(WORK INSTRUCTIONS) The material beneath this line should be printed exactly, with its pictures omitted.

(INPUT DATA)
######
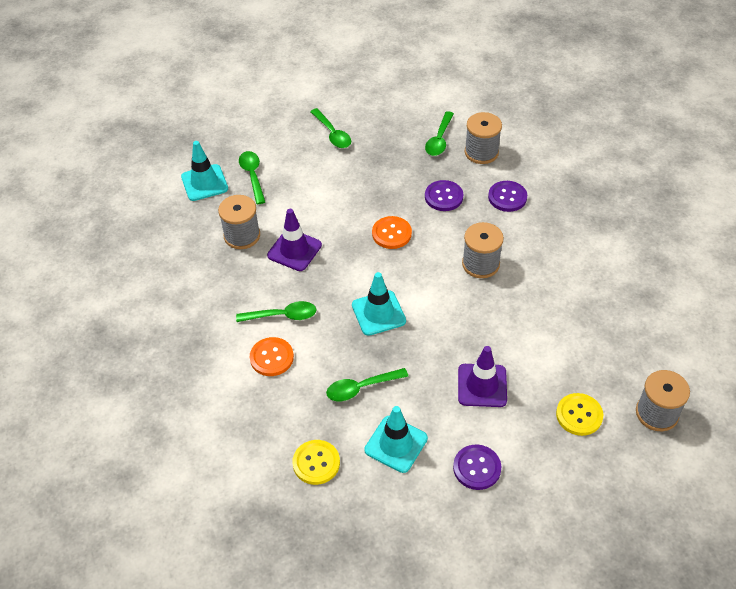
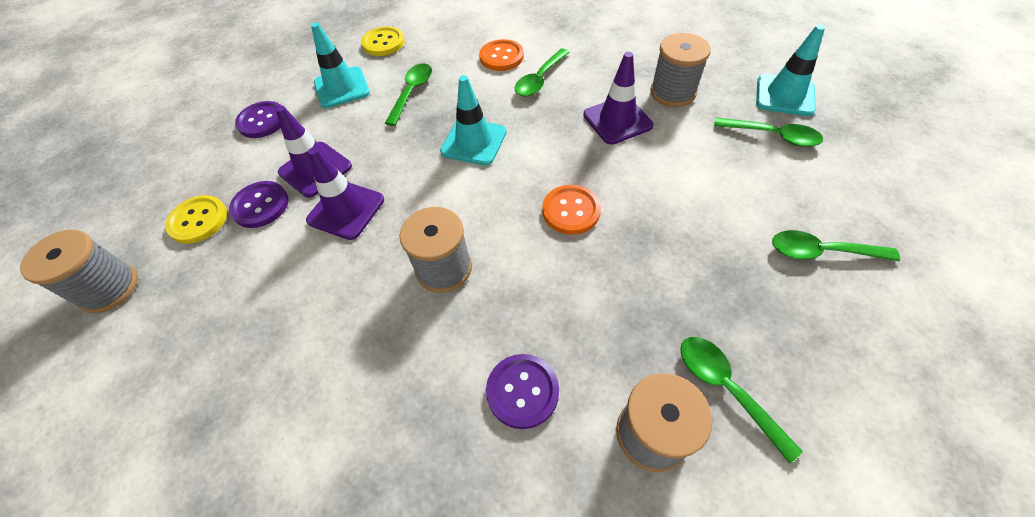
camera: 130 degrees right, 5 degrees up
(443, 197) = (590, 306): purple button -> purple button (260, 205)
(492, 339) = (346, 210): none -> purple traffic cone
######
(EXERCISE RESPONSE)
camera: 130 degrees right, 5 degrees up
(443, 197) = (590, 306): purple button -> purple button (260, 205)
(492, 339) = (346, 210): none -> purple traffic cone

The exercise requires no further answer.